§ WORK ORDER
Wherever a line in the data holds the word "none", pull that line out.

—————

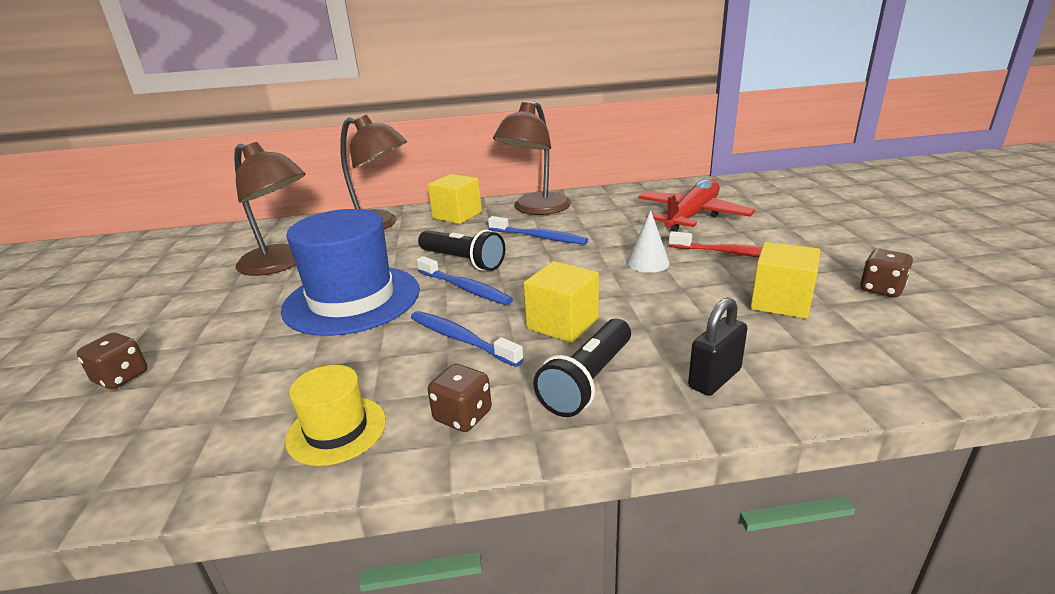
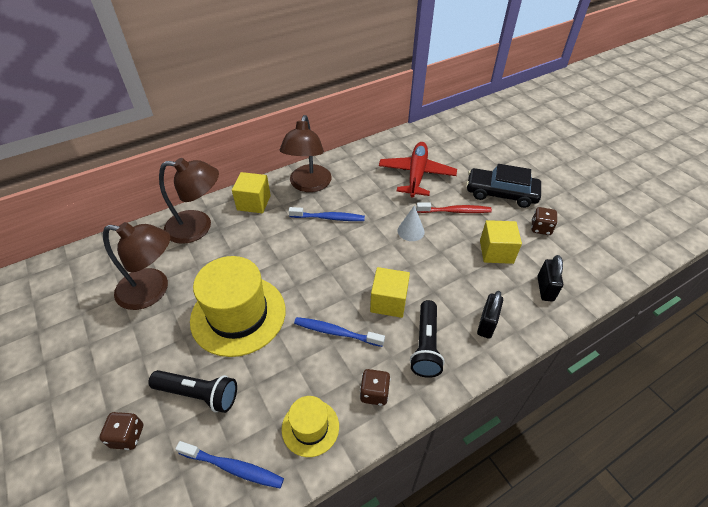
camera: 25 degrees left, 20 degrees up
(352, 299) = (238, 315): blue hat -> yellow hat
(462, 261) = (291, 256): black flashlight -> black flashlight (198, 394)
(465, 288) = (309, 284): blue toothbrush -> blue toothbrush (233, 467)
(823, 246) = (501, 193): none -> black car
(857, 358) = (545, 289): none -> black padlock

—————

§ WRITTEN SOLUTION
(823, 246) = (501, 193): none -> black car
(857, 358) = (545, 289): none -> black padlock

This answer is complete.